Task description:
A faithful copy of the entries, without any pictures, is what is needed here.

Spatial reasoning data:

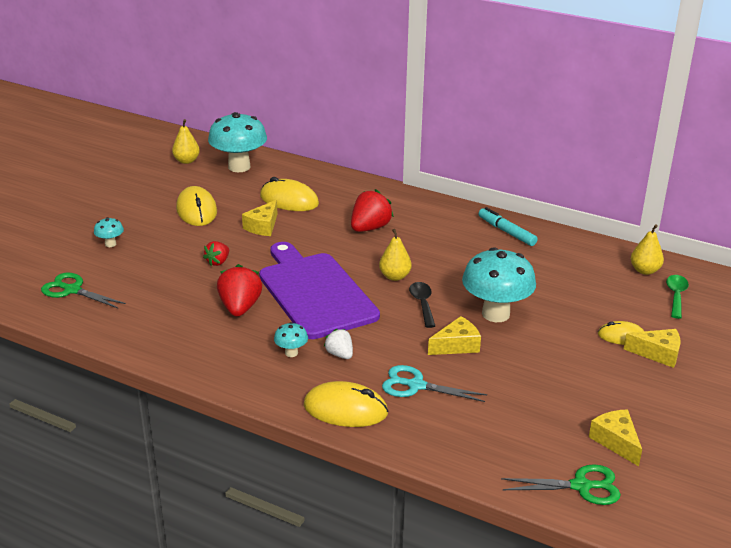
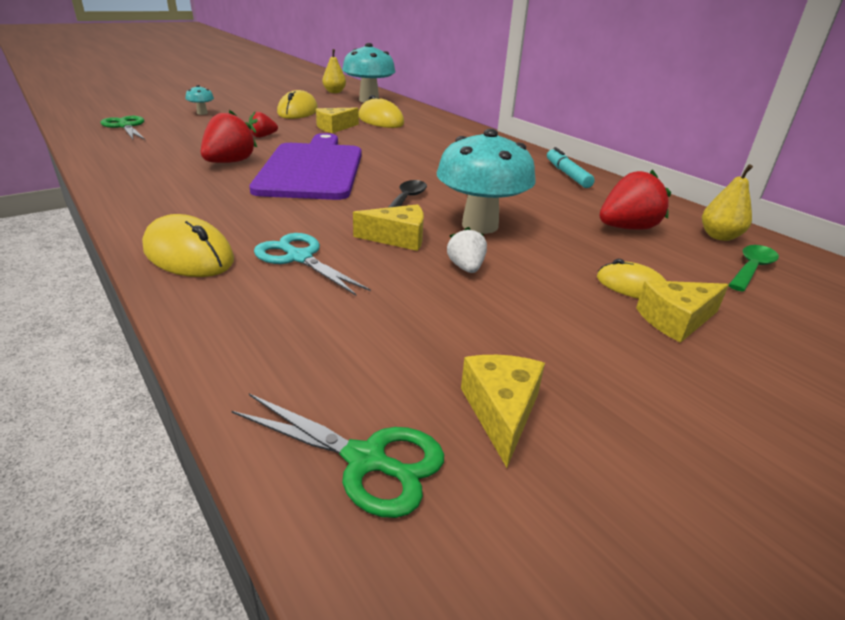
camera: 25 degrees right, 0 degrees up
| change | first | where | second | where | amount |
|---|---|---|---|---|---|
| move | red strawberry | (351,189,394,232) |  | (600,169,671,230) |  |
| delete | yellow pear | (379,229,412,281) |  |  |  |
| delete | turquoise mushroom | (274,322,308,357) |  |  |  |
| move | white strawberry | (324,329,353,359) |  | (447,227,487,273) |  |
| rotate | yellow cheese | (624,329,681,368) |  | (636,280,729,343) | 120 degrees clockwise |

Solved problem:
camera: 25 degrees right, 0 degrees up
| change | first | where | second | where | amount |
|---|---|---|---|---|---|
| move | red strawberry | (351,189,394,232) |  | (600,169,671,230) |  |
| delete | yellow pear | (379,229,412,281) |  |  |  |
| delete | turquoise mushroom | (274,322,308,357) |  |  |  |
| move | white strawberry | (324,329,353,359) |  | (447,227,487,273) |  |
| rotate | yellow cheese | (624,329,681,368) |  | (636,280,729,343) | 120 degrees clockwise |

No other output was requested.